Requirement: Transcribe only what runs from the line including "D101: none -> schottky (A W15, K GND)" through the last line of the entries, exactly as it appears.

Records for this task:
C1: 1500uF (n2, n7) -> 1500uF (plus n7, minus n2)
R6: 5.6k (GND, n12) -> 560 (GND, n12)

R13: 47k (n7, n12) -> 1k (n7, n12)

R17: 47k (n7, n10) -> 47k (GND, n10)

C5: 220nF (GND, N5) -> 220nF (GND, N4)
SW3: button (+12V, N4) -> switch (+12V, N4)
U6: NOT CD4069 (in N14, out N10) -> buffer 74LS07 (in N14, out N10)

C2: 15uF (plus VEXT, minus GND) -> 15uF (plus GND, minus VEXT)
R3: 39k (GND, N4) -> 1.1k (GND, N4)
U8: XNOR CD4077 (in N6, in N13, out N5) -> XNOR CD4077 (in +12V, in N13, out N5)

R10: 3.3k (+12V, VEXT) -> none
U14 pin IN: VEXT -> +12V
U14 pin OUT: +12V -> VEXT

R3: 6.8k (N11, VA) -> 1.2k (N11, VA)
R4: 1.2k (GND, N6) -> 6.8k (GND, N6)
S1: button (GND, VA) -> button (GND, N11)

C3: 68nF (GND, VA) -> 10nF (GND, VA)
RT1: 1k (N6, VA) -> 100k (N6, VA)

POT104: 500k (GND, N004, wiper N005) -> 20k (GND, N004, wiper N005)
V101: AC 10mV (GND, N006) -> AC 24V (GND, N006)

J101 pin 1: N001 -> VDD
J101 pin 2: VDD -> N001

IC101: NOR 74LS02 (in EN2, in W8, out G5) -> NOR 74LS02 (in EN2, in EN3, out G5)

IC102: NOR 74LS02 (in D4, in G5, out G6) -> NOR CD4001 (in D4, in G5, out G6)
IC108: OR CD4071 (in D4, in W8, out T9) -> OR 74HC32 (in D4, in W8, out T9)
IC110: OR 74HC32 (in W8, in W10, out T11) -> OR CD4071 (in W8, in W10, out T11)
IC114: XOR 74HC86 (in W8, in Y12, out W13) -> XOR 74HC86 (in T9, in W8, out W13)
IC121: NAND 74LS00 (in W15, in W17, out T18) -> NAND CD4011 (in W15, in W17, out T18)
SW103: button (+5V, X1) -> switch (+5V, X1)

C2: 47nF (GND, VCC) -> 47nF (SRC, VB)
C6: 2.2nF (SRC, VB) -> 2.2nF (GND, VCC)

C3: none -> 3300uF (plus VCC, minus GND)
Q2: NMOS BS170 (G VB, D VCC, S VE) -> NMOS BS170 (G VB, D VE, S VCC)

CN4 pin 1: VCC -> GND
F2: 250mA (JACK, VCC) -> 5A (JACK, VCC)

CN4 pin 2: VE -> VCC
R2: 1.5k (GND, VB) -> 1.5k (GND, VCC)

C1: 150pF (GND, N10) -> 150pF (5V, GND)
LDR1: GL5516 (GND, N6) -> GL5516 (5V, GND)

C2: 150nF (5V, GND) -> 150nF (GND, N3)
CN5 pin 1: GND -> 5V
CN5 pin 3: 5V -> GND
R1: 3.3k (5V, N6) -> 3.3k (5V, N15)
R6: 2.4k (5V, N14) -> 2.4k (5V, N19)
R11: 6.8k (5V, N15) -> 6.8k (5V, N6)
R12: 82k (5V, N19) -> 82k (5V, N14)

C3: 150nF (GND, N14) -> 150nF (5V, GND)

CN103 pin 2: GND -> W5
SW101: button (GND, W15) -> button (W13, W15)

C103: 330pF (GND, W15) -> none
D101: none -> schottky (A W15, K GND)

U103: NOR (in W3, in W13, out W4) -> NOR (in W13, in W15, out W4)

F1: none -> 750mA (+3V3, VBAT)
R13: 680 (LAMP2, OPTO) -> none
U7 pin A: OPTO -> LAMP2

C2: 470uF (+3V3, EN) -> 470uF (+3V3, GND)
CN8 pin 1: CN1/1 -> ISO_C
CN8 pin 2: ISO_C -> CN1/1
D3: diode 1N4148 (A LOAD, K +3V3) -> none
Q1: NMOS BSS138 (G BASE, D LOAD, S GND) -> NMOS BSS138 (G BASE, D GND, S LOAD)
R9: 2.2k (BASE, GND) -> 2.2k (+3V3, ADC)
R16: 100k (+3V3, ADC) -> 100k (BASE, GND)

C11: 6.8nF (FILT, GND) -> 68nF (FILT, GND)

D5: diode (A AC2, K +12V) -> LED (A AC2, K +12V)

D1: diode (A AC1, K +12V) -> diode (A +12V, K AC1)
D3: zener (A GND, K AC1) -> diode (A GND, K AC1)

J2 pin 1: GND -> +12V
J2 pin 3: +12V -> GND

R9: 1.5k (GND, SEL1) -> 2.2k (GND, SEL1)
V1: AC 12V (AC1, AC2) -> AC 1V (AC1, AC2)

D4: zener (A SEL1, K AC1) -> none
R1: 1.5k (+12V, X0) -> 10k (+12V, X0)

The answer:
D101: none -> schottky (A W15, K GND)

U103: NOR (in W3, in W13, out W4) -> NOR (in W13, in W15, out W4)

F1: none -> 750mA (+3V3, VBAT)
R13: 680 (LAMP2, OPTO) -> none
U7 pin A: OPTO -> LAMP2

C2: 470uF (+3V3, EN) -> 470uF (+3V3, GND)
CN8 pin 1: CN1/1 -> ISO_C
CN8 pin 2: ISO_C -> CN1/1
D3: diode 1N4148 (A LOAD, K +3V3) -> none
Q1: NMOS BSS138 (G BASE, D LOAD, S GND) -> NMOS BSS138 (G BASE, D GND, S LOAD)
R9: 2.2k (BASE, GND) -> 2.2k (+3V3, ADC)
R16: 100k (+3V3, ADC) -> 100k (BASE, GND)

C11: 6.8nF (FILT, GND) -> 68nF (FILT, GND)

D5: diode (A AC2, K +12V) -> LED (A AC2, K +12V)

D1: diode (A AC1, K +12V) -> diode (A +12V, K AC1)
D3: zener (A GND, K AC1) -> diode (A GND, K AC1)

J2 pin 1: GND -> +12V
J2 pin 3: +12V -> GND

R9: 1.5k (GND, SEL1) -> 2.2k (GND, SEL1)
V1: AC 12V (AC1, AC2) -> AC 1V (AC1, AC2)

D4: zener (A SEL1, K AC1) -> none
R1: 1.5k (+12V, X0) -> 10k (+12V, X0)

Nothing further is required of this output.